= Task to complete =
Below is a set of records; reproduce them exactly without their pictures.
----
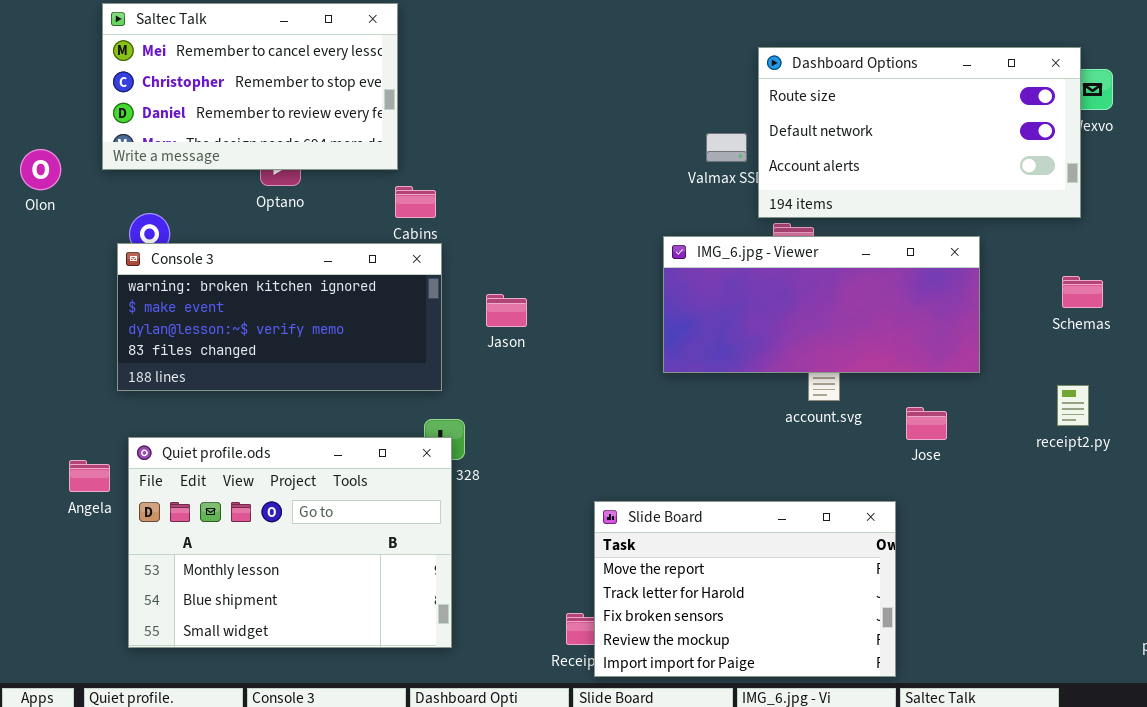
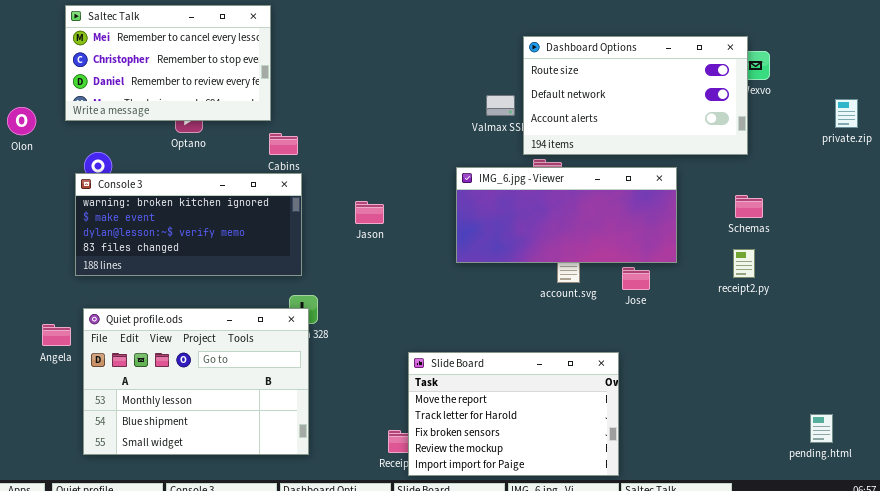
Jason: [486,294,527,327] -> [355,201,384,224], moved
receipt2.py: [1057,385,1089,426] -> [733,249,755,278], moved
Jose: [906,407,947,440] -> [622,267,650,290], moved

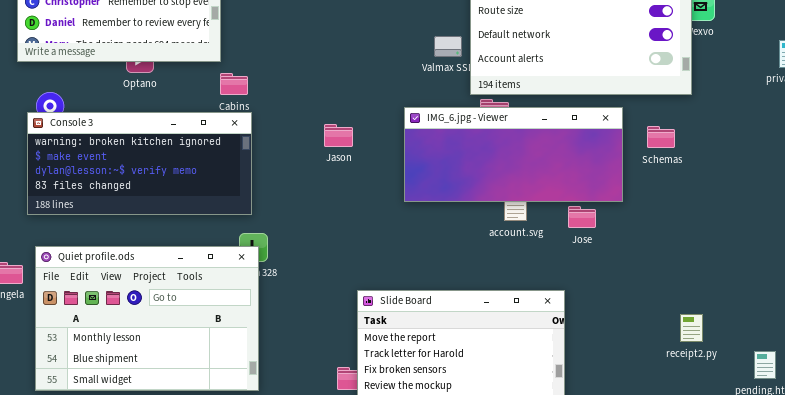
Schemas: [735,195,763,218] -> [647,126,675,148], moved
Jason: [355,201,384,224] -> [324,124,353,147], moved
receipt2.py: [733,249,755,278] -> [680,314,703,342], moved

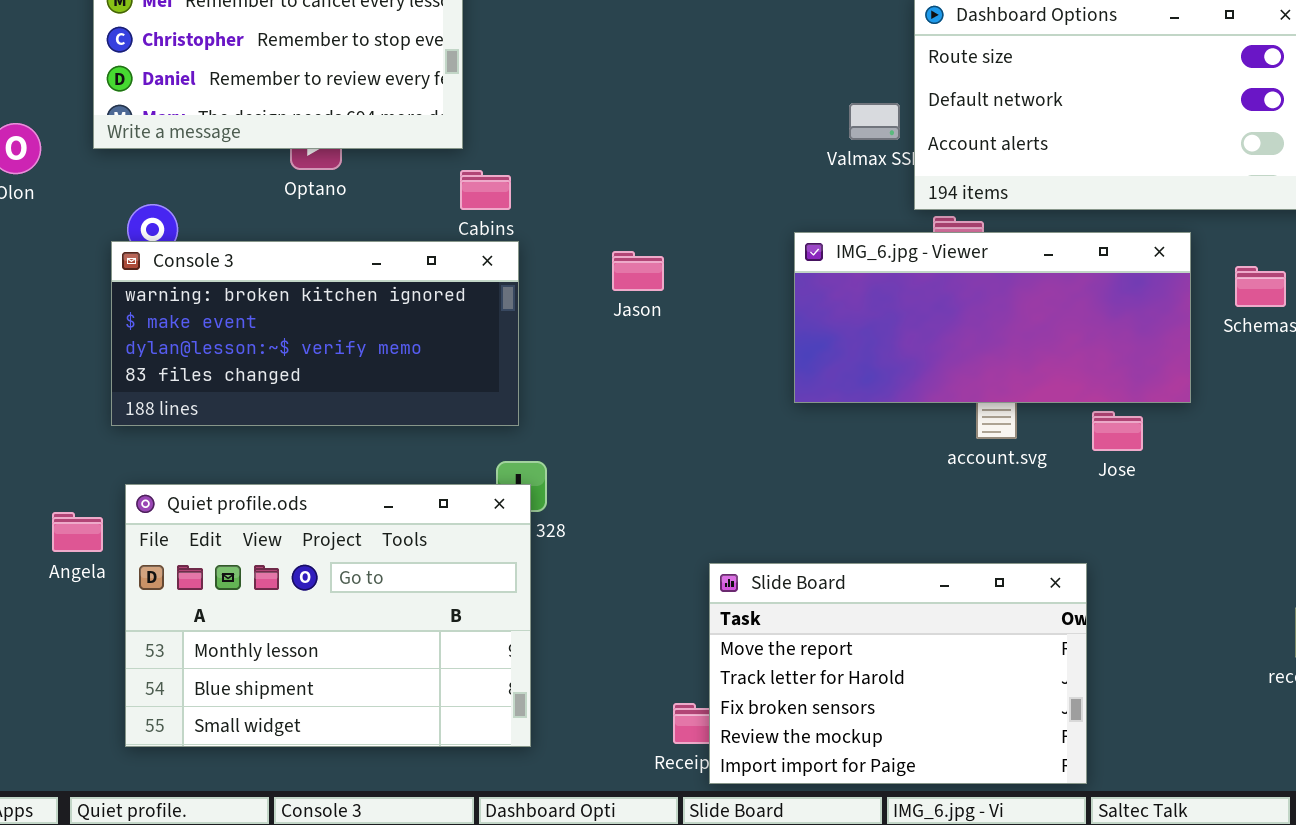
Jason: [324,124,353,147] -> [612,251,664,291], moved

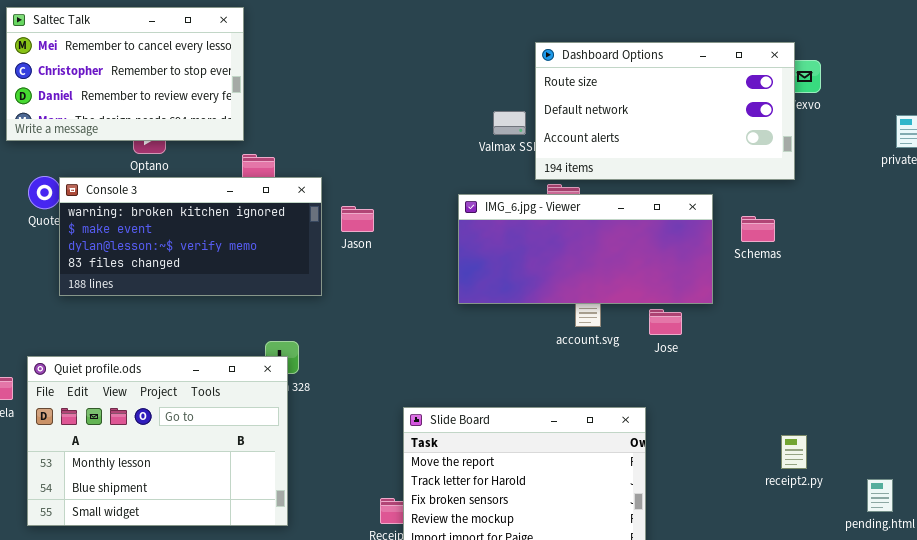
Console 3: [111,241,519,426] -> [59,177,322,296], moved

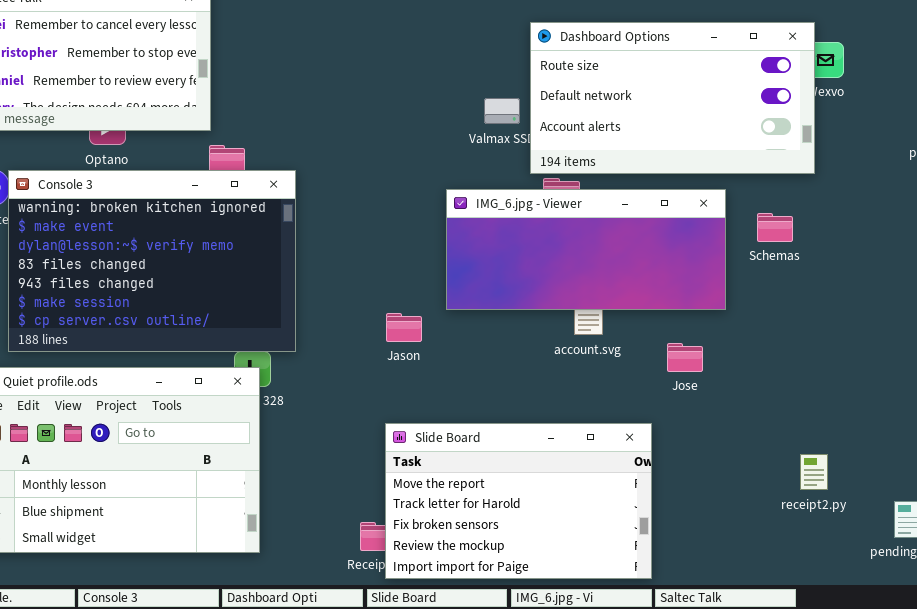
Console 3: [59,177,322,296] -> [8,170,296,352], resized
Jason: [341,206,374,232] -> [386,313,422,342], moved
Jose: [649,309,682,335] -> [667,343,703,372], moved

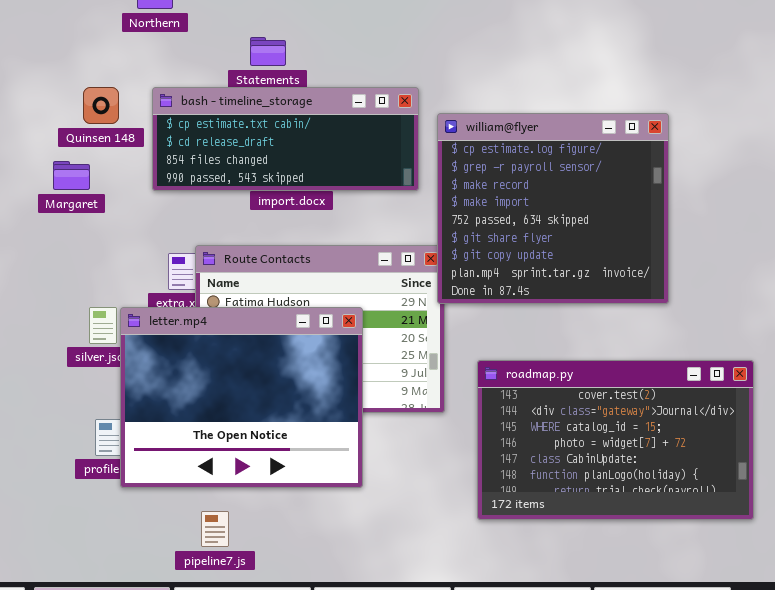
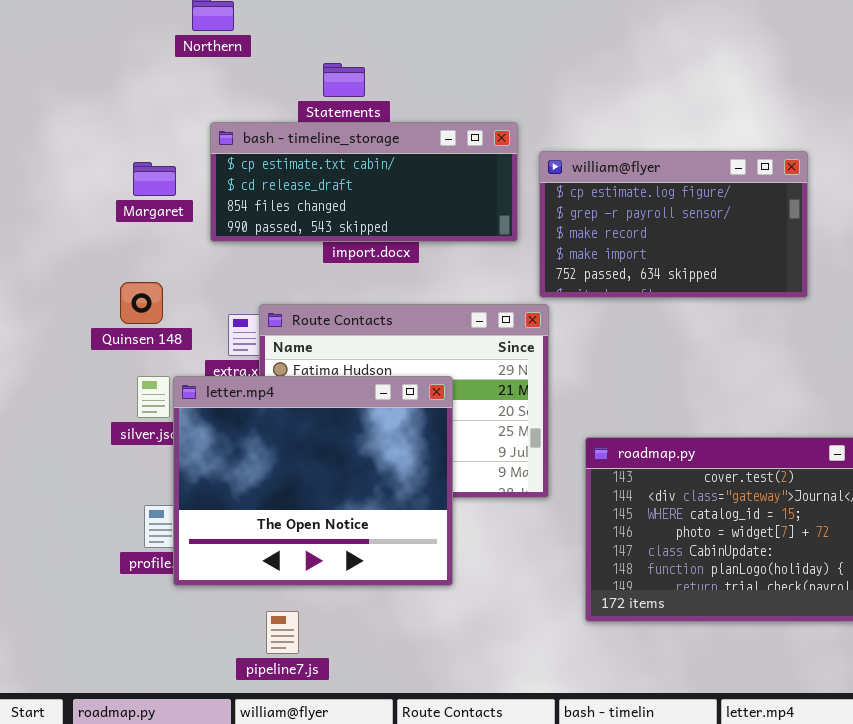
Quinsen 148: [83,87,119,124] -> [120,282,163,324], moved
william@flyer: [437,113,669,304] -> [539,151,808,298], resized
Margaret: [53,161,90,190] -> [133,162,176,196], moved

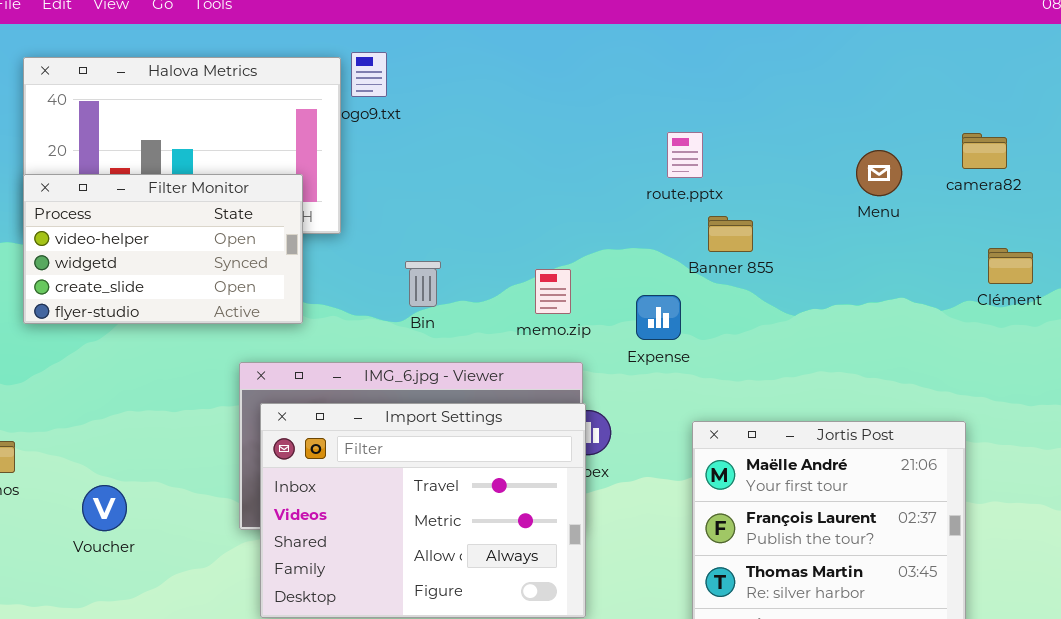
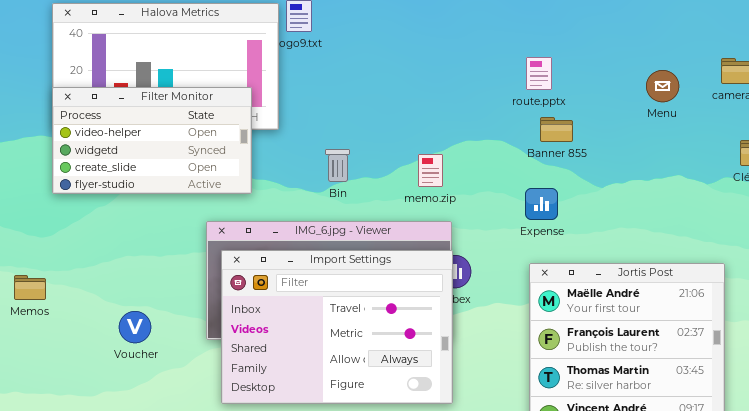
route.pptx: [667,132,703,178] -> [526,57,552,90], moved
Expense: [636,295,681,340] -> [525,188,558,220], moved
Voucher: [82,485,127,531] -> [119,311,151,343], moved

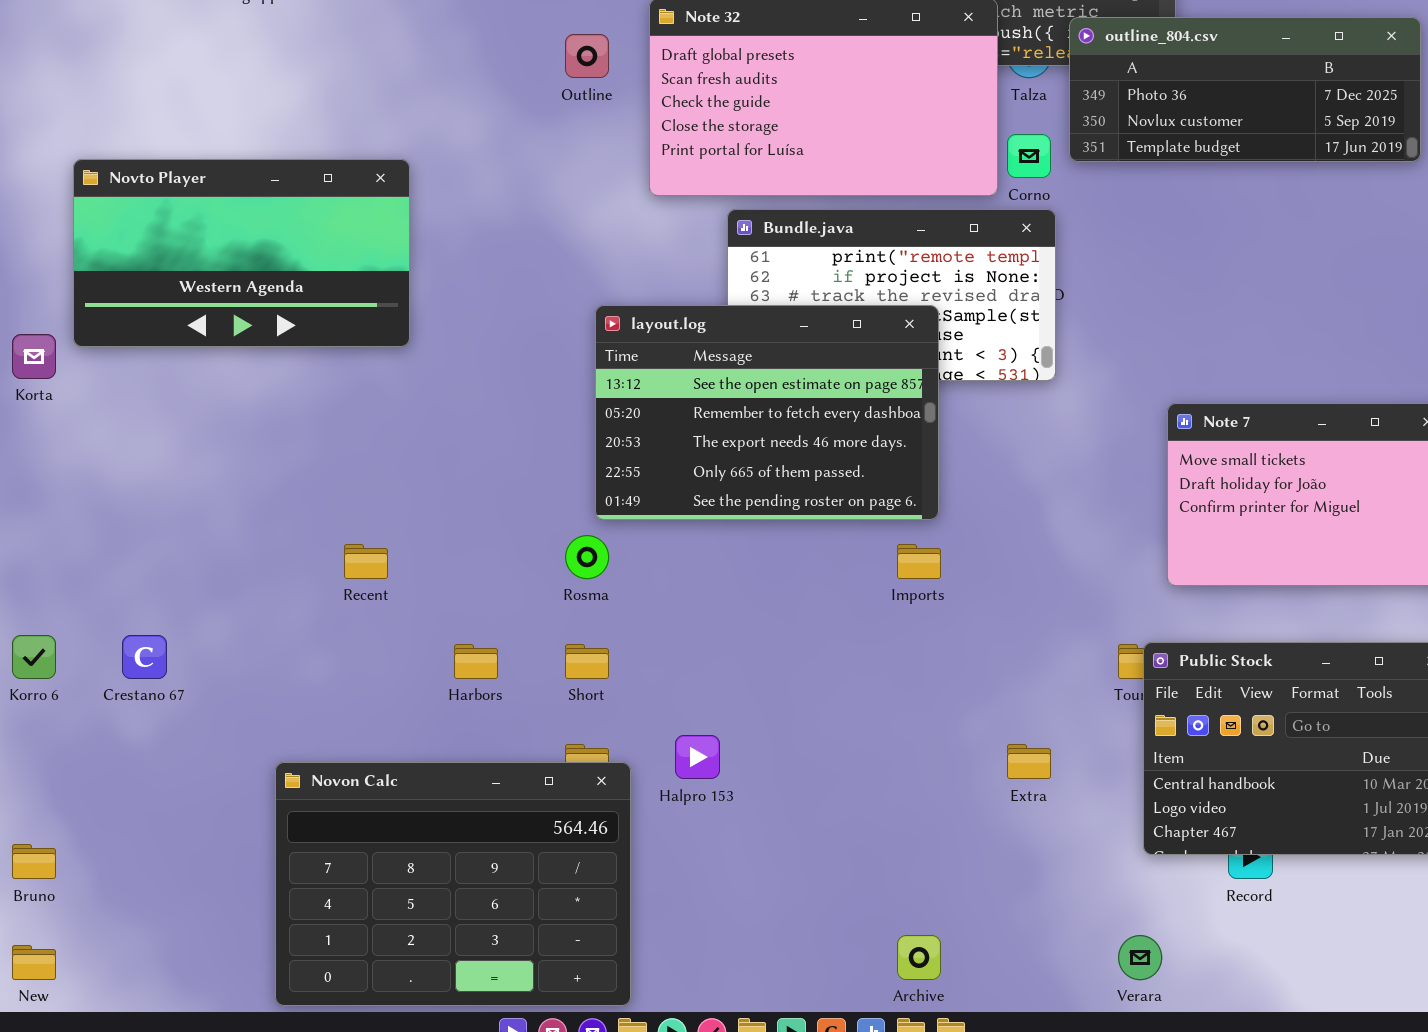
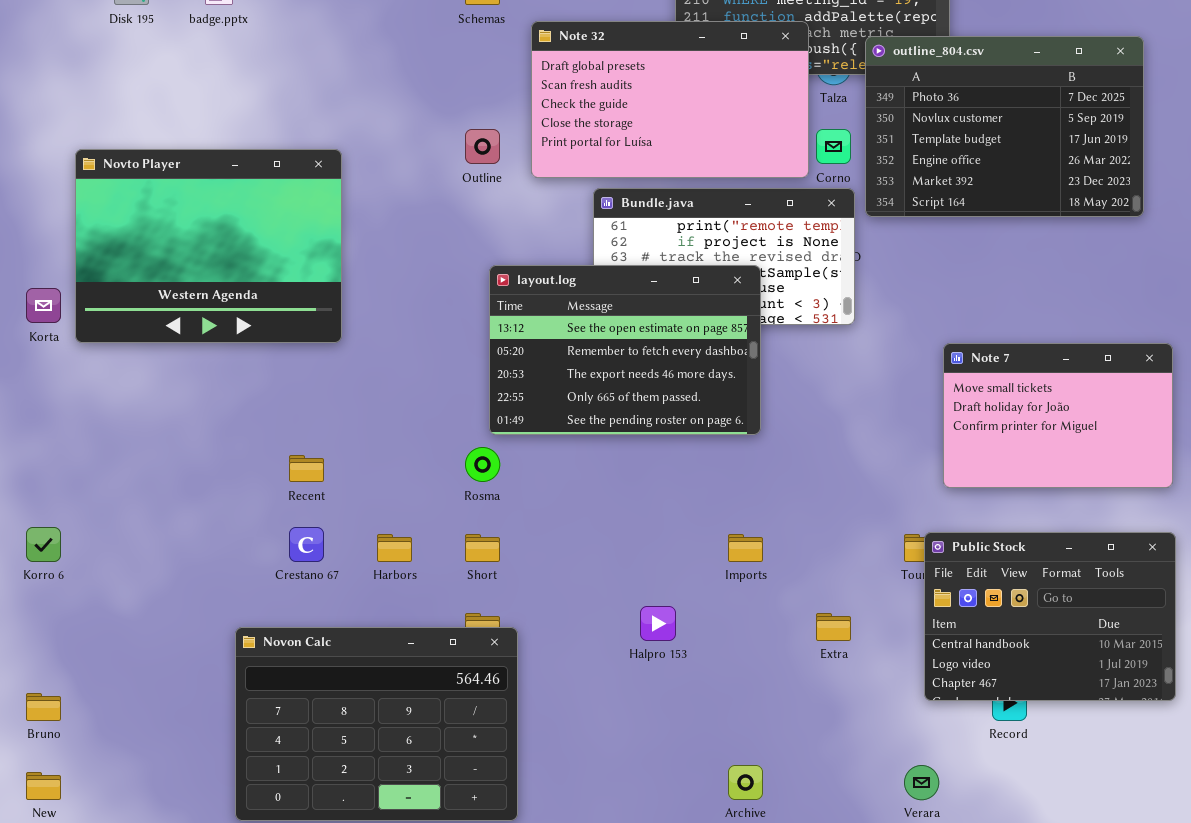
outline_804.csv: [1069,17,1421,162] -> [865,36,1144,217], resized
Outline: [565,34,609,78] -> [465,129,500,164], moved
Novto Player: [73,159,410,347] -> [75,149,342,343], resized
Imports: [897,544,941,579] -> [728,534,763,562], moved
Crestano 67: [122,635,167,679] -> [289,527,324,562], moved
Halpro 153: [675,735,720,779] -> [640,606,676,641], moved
----
= Task solution =
Jason: [486,294,527,327] -> [355,201,384,224], moved
receipt2.py: [1057,385,1089,426] -> [733,249,755,278], moved
Jose: [906,407,947,440] -> [622,267,650,290], moved

Schemas: [735,195,763,218] -> [647,126,675,148], moved
Jason: [355,201,384,224] -> [324,124,353,147], moved
receipt2.py: [733,249,755,278] -> [680,314,703,342], moved

Jason: [324,124,353,147] -> [612,251,664,291], moved

Console 3: [111,241,519,426] -> [59,177,322,296], moved

Console 3: [59,177,322,296] -> [8,170,296,352], resized
Jason: [341,206,374,232] -> [386,313,422,342], moved
Jose: [649,309,682,335] -> [667,343,703,372], moved

Quinsen 148: [83,87,119,124] -> [120,282,163,324], moved
william@flyer: [437,113,669,304] -> [539,151,808,298], resized
Margaret: [53,161,90,190] -> [133,162,176,196], moved

route.pptx: [667,132,703,178] -> [526,57,552,90], moved
Expense: [636,295,681,340] -> [525,188,558,220], moved
Voucher: [82,485,127,531] -> [119,311,151,343], moved

outline_804.csv: [1069,17,1421,162] -> [865,36,1144,217], resized
Outline: [565,34,609,78] -> [465,129,500,164], moved
Novto Player: [73,159,410,347] -> [75,149,342,343], resized
Imports: [897,544,941,579] -> [728,534,763,562], moved
Crestano 67: [122,635,167,679] -> [289,527,324,562], moved
Halpro 153: [675,735,720,779] -> [640,606,676,641], moved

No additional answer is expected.